Task inputs —

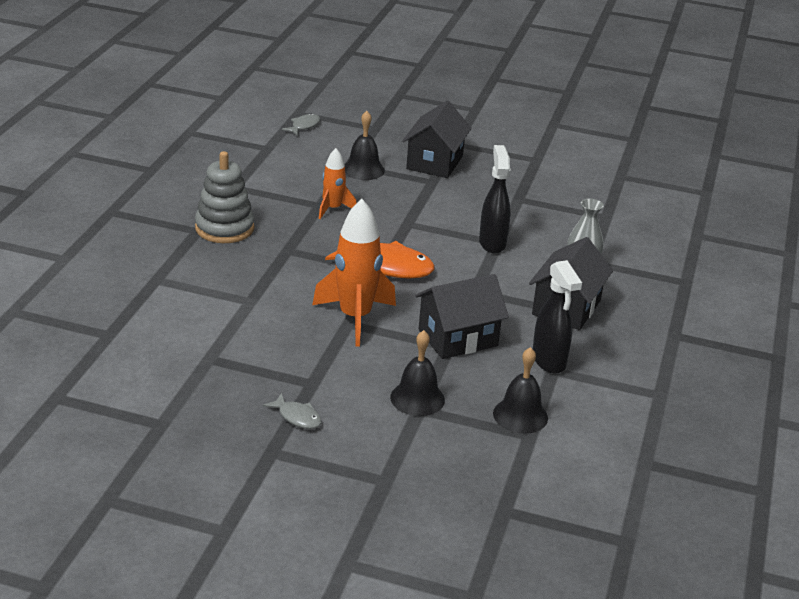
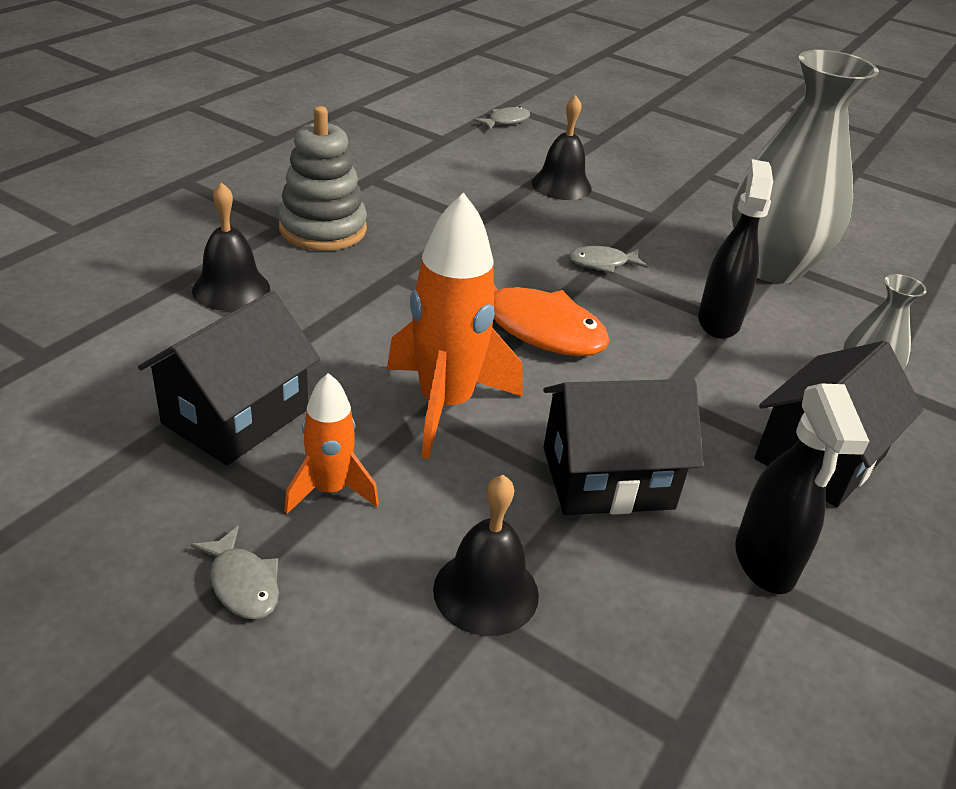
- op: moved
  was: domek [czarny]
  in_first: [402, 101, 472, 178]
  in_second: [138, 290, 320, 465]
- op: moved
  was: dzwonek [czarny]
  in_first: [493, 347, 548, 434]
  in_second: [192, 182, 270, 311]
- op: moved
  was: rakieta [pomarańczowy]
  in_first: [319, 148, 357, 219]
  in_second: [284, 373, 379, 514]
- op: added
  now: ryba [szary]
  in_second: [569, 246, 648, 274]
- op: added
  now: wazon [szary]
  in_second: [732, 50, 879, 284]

--

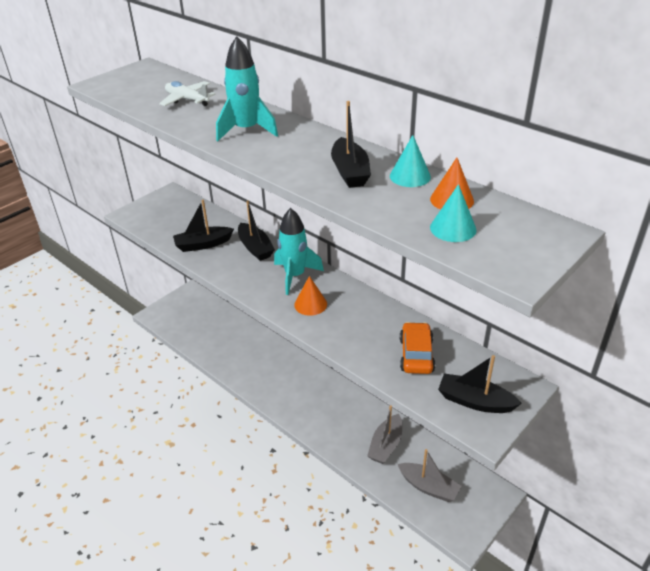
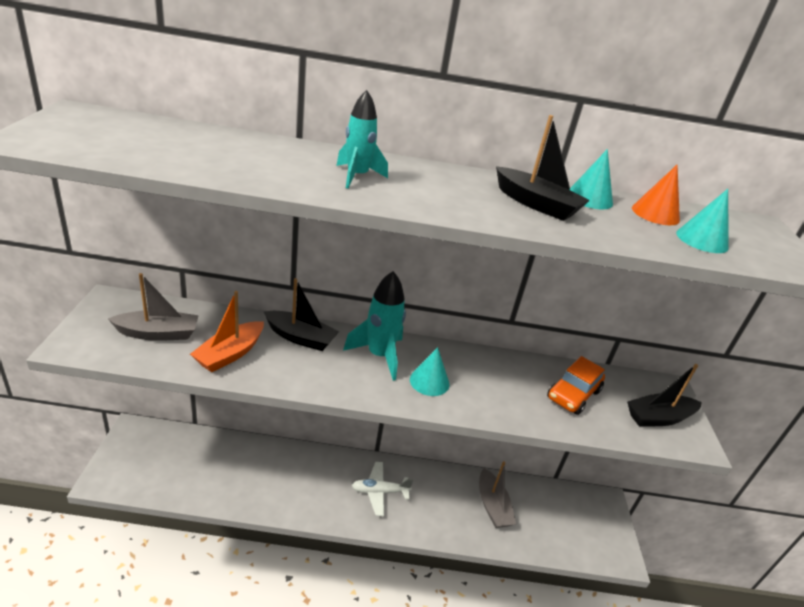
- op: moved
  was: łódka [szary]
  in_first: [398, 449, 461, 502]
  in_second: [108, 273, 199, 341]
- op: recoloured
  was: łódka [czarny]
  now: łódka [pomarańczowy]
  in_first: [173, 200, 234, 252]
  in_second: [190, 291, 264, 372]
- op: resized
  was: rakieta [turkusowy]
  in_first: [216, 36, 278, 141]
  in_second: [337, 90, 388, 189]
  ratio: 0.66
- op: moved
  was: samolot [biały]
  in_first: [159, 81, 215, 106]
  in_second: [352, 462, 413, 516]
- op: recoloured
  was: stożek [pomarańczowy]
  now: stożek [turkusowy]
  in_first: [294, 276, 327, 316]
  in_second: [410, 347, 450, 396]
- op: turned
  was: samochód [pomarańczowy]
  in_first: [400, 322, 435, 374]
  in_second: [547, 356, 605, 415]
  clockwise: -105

What you will do — The word "łódka" is the filter: copy every line of the listing above that contains it.

Answer to this task —
  was: łódka [szary]
  was: łódka [czarny]
  now: łódka [pomarańczowy]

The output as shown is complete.